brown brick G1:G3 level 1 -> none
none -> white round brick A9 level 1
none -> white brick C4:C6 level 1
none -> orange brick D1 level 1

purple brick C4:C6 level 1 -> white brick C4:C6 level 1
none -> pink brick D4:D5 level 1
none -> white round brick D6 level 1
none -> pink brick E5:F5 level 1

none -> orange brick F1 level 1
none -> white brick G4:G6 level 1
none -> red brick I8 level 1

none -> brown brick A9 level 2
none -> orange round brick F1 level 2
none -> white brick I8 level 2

● ● ● ● ● ● ●

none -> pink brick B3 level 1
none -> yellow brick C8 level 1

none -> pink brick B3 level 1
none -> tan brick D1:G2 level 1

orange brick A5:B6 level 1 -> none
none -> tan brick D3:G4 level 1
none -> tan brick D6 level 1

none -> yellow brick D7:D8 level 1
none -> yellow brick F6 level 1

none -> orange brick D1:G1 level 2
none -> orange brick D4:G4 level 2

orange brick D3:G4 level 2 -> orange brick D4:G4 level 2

● ● ● ● ● ● ●

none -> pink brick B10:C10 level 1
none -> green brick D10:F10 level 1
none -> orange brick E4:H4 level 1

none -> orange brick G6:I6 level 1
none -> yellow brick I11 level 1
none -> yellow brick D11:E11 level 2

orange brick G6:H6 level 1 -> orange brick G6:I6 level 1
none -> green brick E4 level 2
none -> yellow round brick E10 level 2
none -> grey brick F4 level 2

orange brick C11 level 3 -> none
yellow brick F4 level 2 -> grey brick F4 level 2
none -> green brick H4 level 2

● ● ● ● ● ● ●

* _WORK ORDER_: How many of the lines above contain the word "round"? Give the number alone.

* _WORKED SOLUTION_: 4